● **EXERCISE OBJECTIVE**
Starting at the beginning of the records and ending at the line that contains "cyan L-shape at (99, 498): moved 3 px up", switch "arrow" to "pointer" and write those lines out again with nothing else changed. Leave the pictures out of your answer.

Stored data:
◆ ◆ ◆ ◆
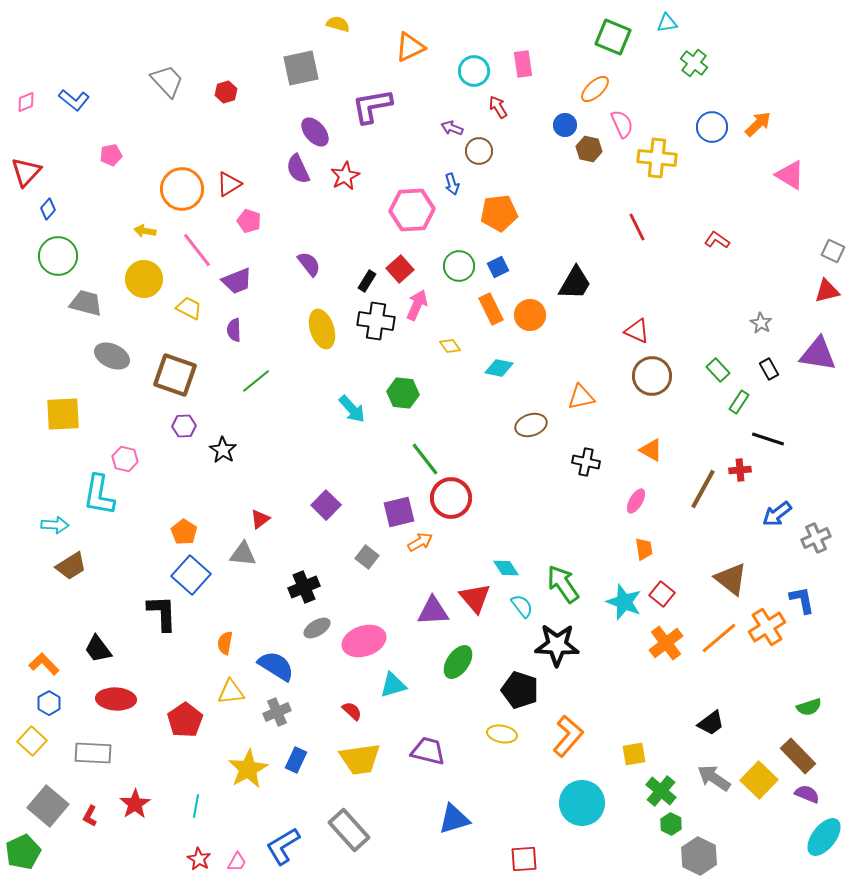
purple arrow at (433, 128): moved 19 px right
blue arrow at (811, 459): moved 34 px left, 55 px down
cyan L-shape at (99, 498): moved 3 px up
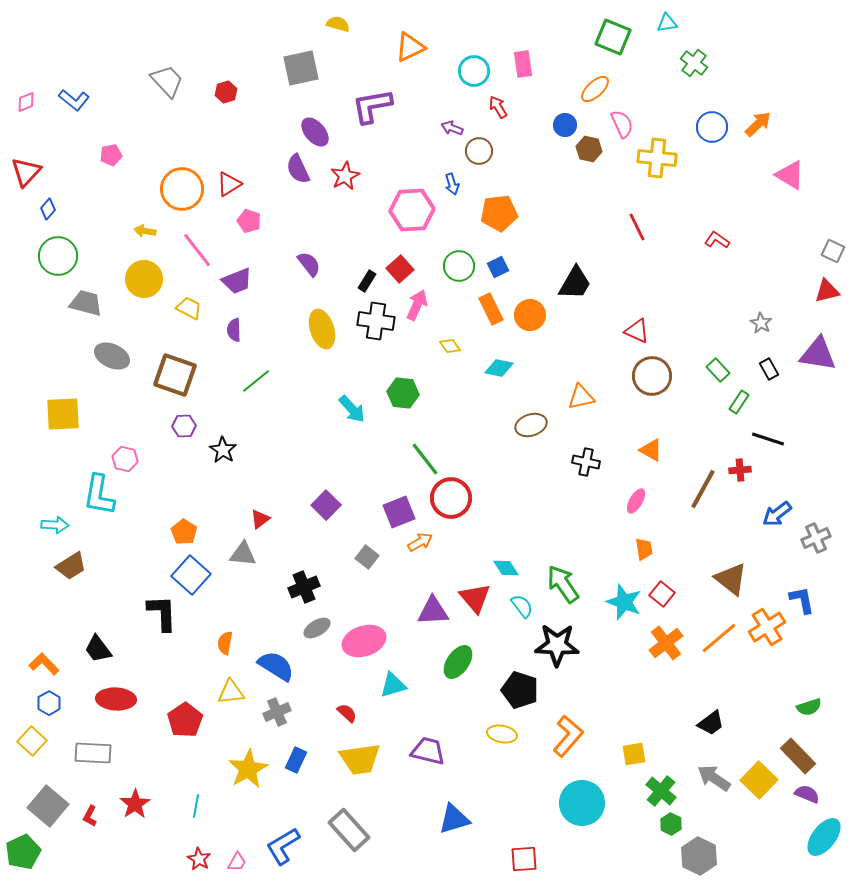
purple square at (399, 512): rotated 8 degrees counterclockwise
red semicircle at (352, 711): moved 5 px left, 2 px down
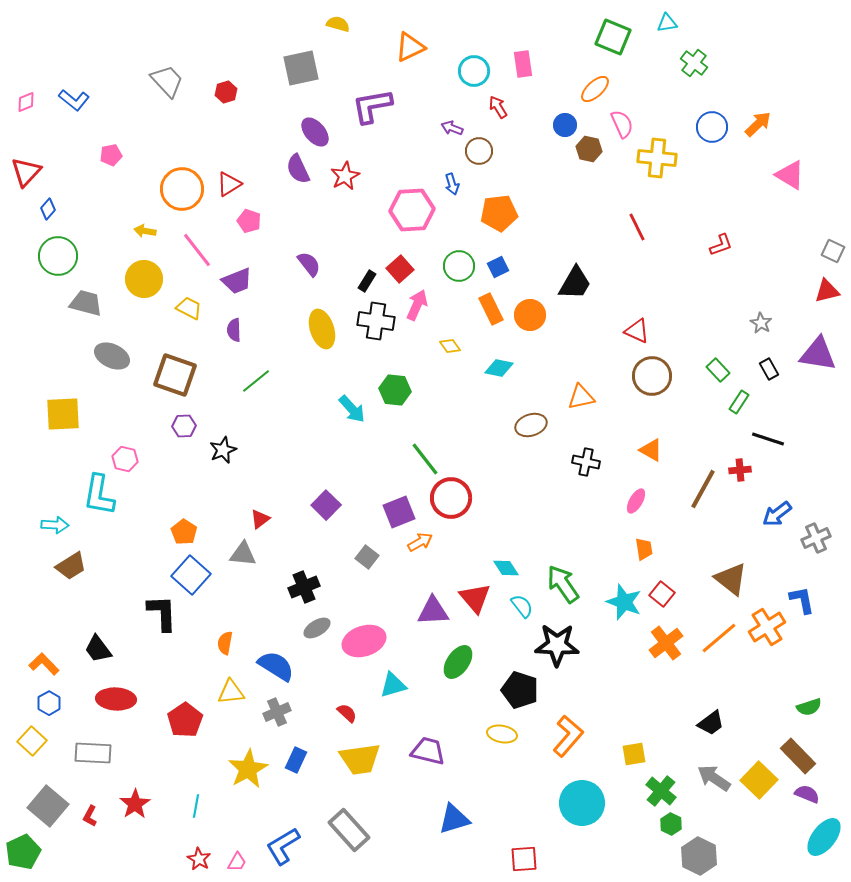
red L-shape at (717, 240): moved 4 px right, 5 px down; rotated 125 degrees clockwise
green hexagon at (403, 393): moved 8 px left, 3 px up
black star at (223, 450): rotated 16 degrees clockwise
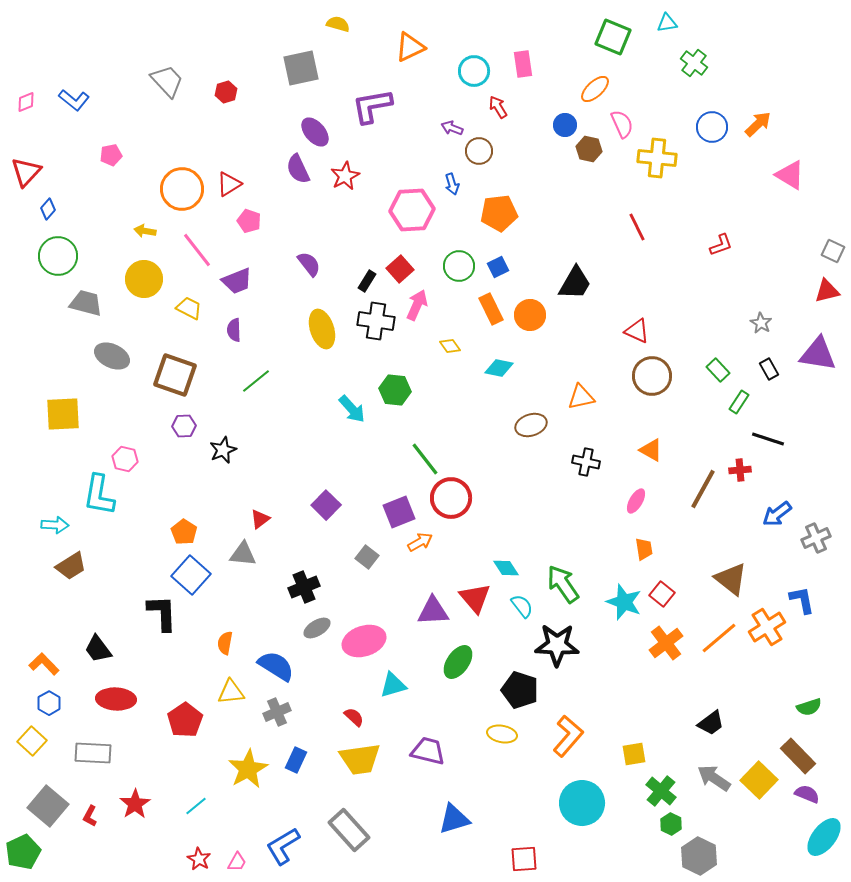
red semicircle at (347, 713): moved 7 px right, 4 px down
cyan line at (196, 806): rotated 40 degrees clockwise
◆ ◆ ◆ ◆
● **RESULT FOR THIS EXERCISE**
purple pointer at (433, 128): moved 19 px right
blue pointer at (811, 459): moved 34 px left, 55 px down
cyan L-shape at (99, 498): moved 3 px up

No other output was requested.